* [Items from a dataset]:
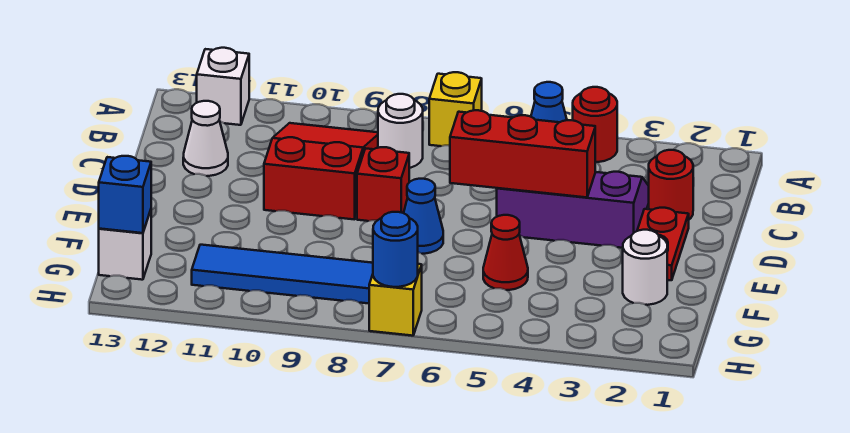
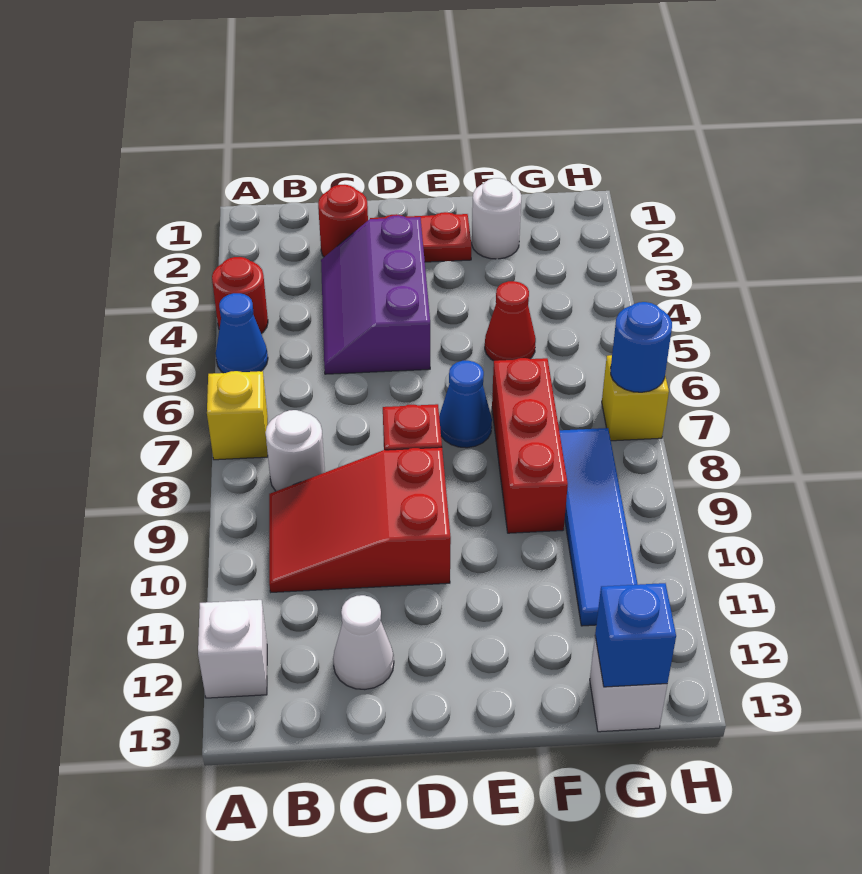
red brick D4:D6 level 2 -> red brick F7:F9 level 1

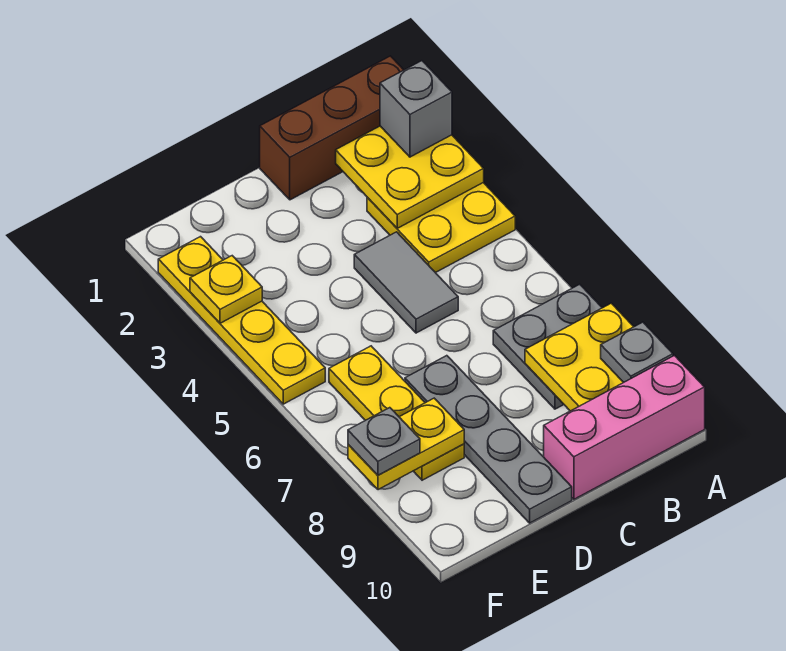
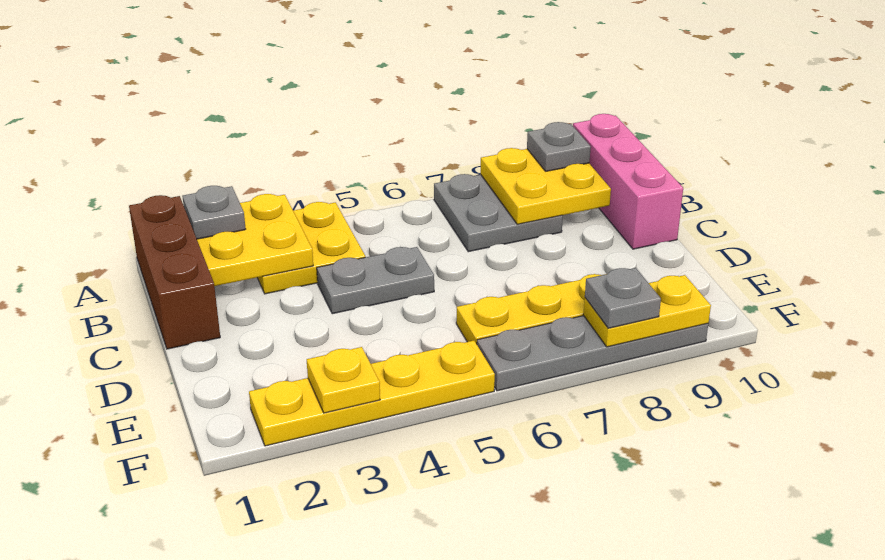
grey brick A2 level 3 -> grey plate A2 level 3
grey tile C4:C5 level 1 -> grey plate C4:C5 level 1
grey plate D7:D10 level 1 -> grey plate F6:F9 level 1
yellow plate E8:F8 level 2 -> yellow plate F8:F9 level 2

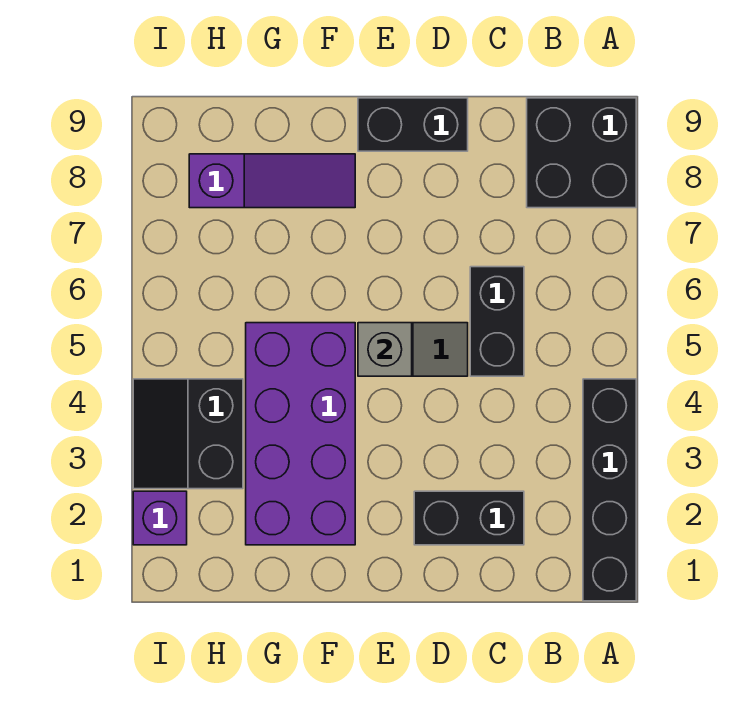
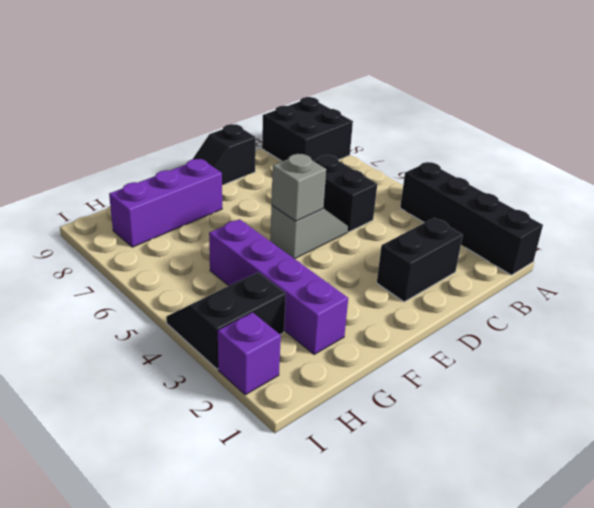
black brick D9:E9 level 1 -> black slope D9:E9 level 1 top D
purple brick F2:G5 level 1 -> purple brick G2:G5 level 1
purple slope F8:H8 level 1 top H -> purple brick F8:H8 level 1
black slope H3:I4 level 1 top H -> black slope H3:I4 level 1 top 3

* [Task description]:
Among the records above, count the lines that include the word "brick" and state the number by itself.

* [Response]:
5